**What this task involves:**
Below are the records. Retype exactly the lines between the lines holding "D3: diode 1N4004" and "R1: 3.3k (+24V, NET5) -> 3.3k (NET5, NET24)", inclusive.
[Start of Attachment]
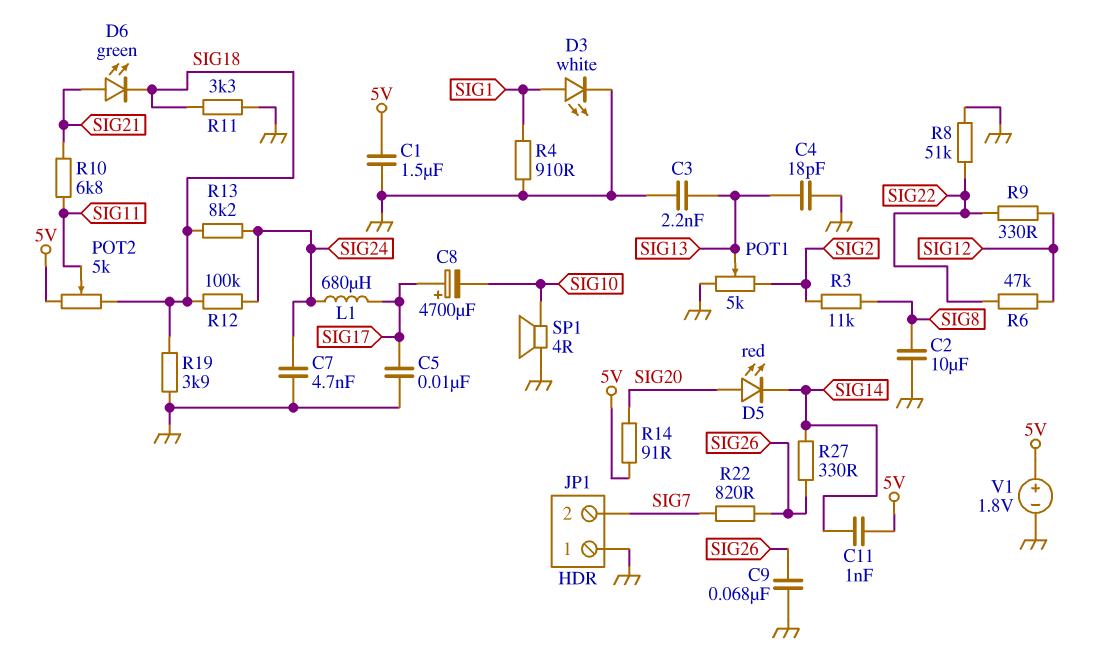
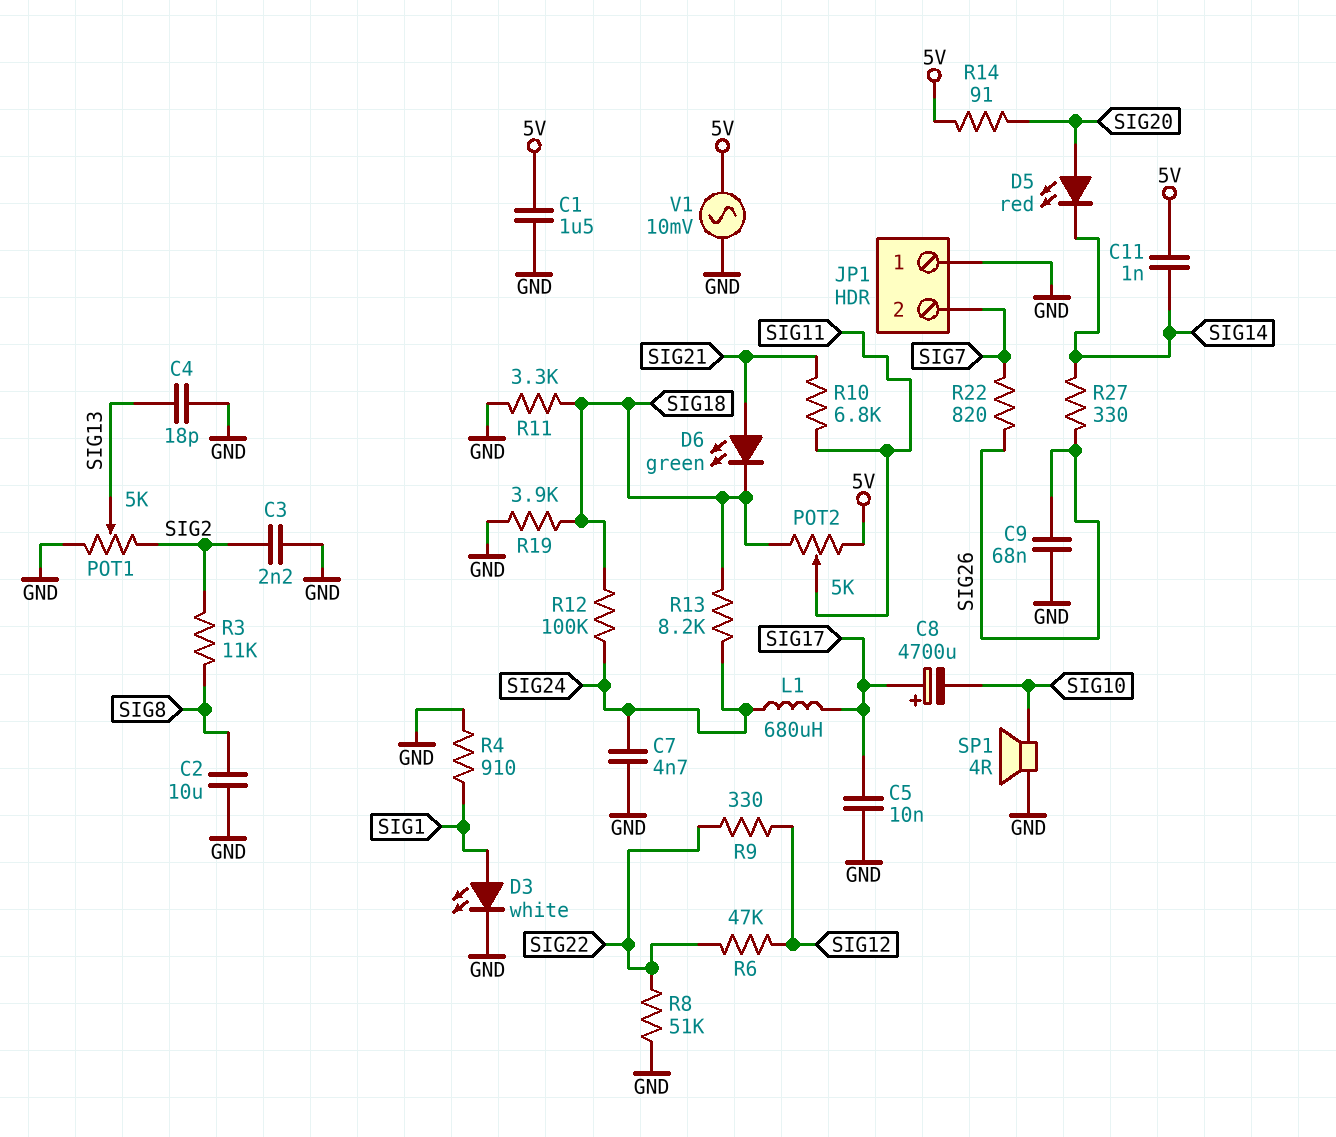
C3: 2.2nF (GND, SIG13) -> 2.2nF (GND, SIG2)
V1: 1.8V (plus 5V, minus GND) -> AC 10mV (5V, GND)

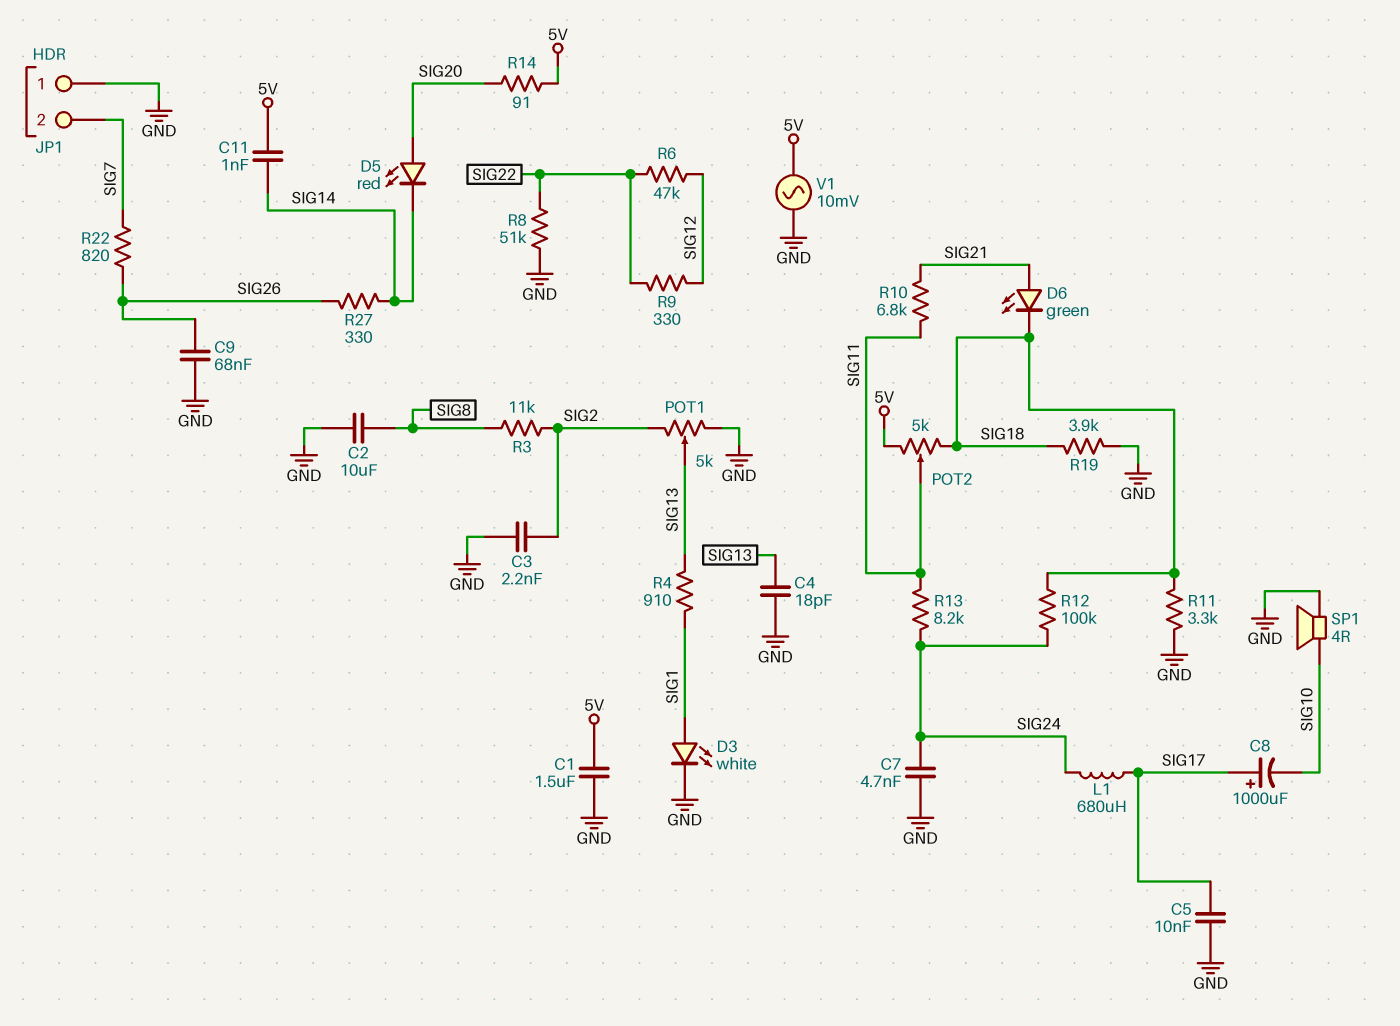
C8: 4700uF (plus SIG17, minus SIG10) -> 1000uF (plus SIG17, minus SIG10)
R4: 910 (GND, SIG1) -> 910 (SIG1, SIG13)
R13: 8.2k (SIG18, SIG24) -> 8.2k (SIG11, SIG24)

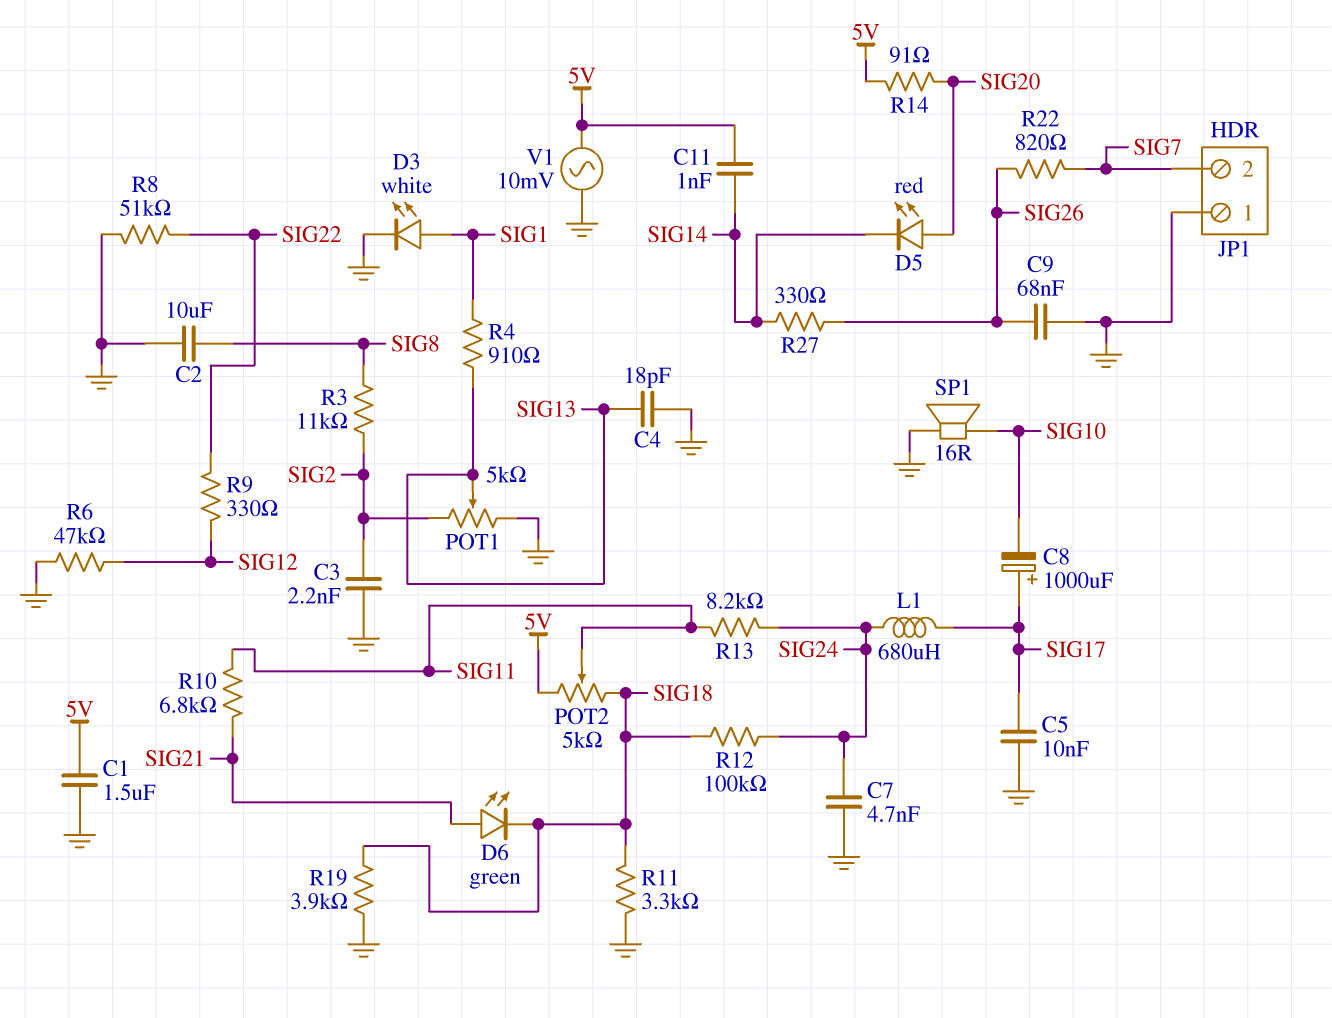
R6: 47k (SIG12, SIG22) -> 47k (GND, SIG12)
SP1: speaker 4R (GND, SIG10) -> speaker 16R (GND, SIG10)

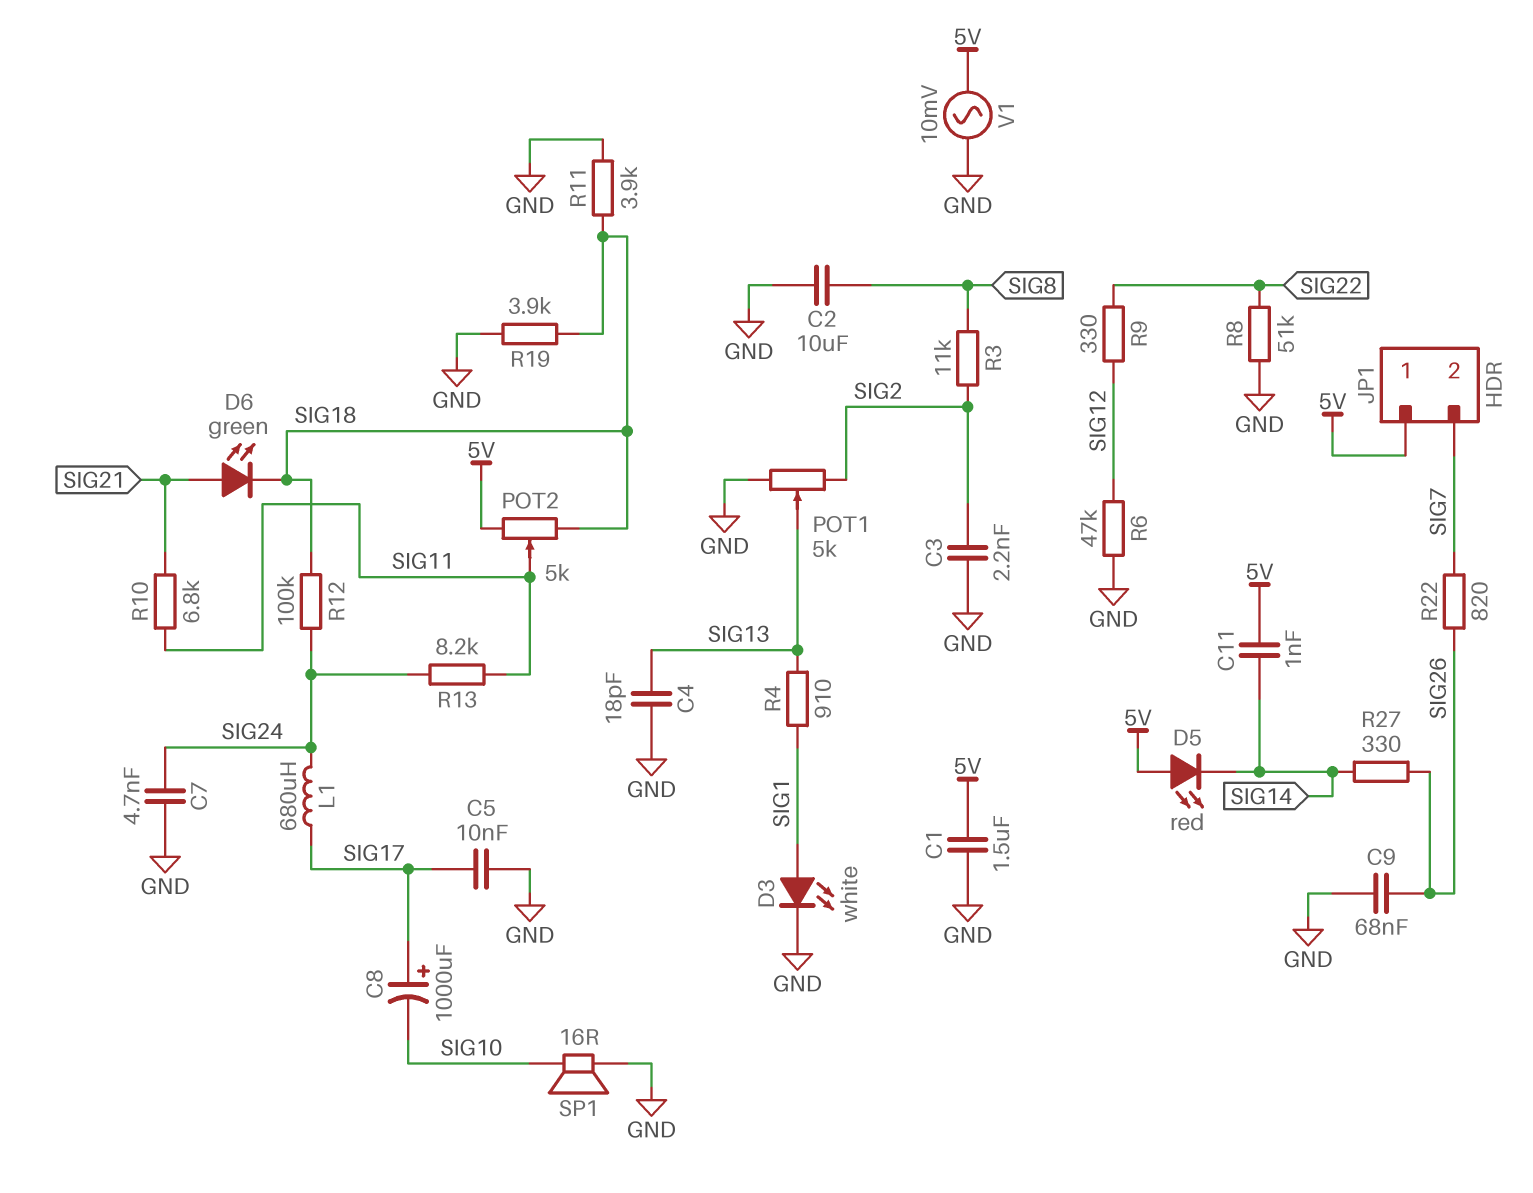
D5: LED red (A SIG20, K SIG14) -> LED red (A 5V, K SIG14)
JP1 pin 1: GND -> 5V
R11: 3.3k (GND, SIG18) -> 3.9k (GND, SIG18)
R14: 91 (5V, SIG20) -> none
[End of Attachment]
[Start of Attachment]
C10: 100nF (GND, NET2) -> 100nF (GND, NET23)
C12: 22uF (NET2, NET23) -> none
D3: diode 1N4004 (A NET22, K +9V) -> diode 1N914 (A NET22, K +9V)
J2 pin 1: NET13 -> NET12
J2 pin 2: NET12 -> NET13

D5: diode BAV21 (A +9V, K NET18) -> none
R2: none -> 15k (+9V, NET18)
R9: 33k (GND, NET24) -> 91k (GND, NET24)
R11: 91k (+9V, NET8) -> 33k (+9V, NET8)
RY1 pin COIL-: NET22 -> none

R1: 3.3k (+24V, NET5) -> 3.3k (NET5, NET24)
[End of Attachment]
**Solution for this exercise:**
D3: diode 1N4004 (A NET22, K +9V) -> diode 1N914 (A NET22, K +9V)
J2 pin 1: NET13 -> NET12
J2 pin 2: NET12 -> NET13

D5: diode BAV21 (A +9V, K NET18) -> none
R2: none -> 15k (+9V, NET18)
R9: 33k (GND, NET24) -> 91k (GND, NET24)
R11: 91k (+9V, NET8) -> 33k (+9V, NET8)
RY1 pin COIL-: NET22 -> none

R1: 3.3k (+24V, NET5) -> 3.3k (NET5, NET24)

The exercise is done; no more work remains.